Exercise aim. Copy everything in the listing below word for word, apart from any images.

Source data.
□ □ □ □ □ □ □

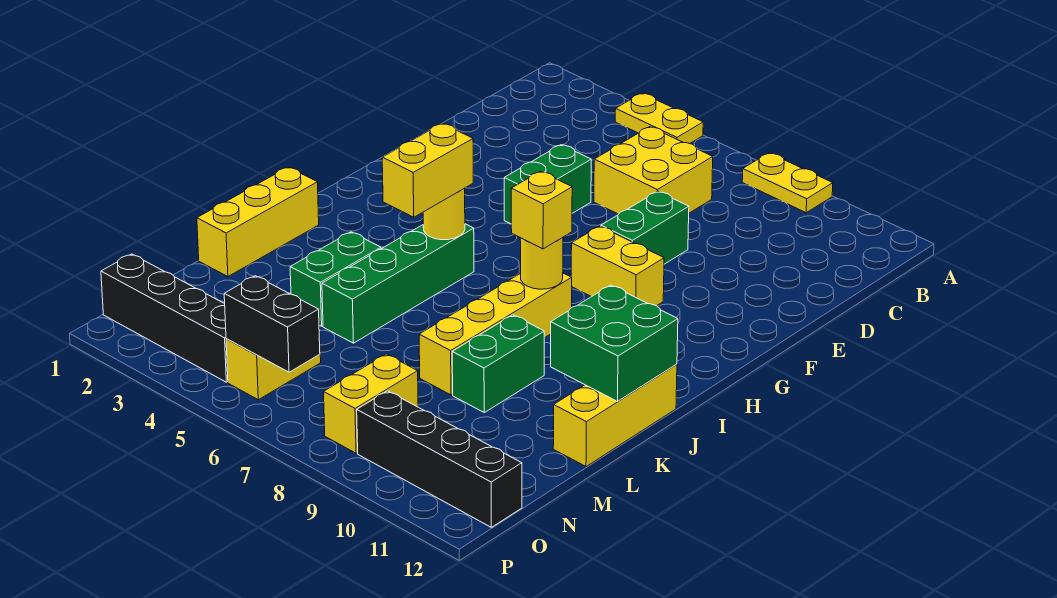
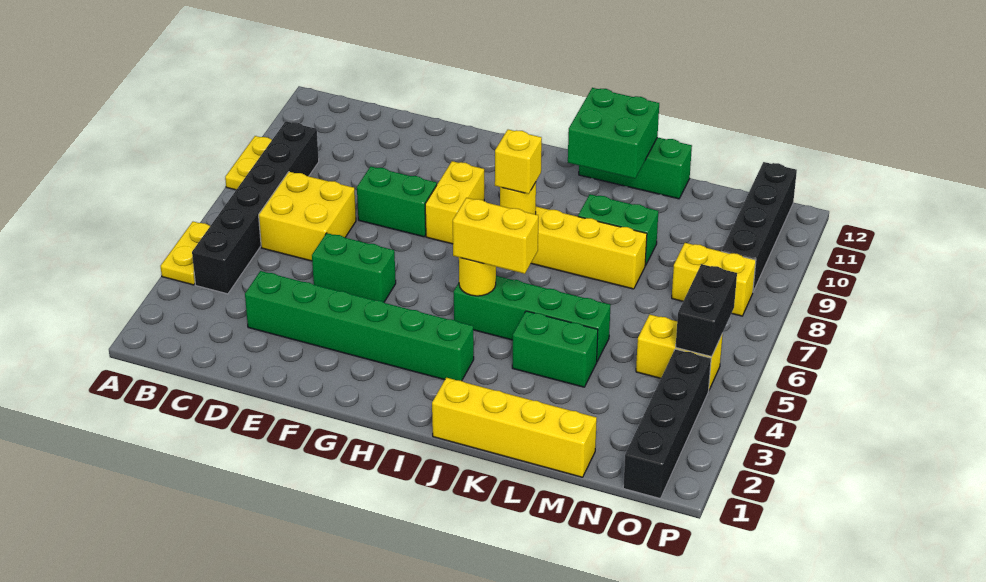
none -> black brick B4:B9 level 1
none -> green brick D3:I3 level 1
yellow brick J1:L1 level 1 -> yellow brick J1:M1 level 1
yellow brick J12:L12 level 1 -> green brick J12:L12 level 1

□ □ □ □ □ □ □

Response.
none -> black brick B4:B9 level 1
none -> green brick D3:I3 level 1
yellow brick J1:L1 level 1 -> yellow brick J1:M1 level 1
yellow brick J12:L12 level 1 -> green brick J12:L12 level 1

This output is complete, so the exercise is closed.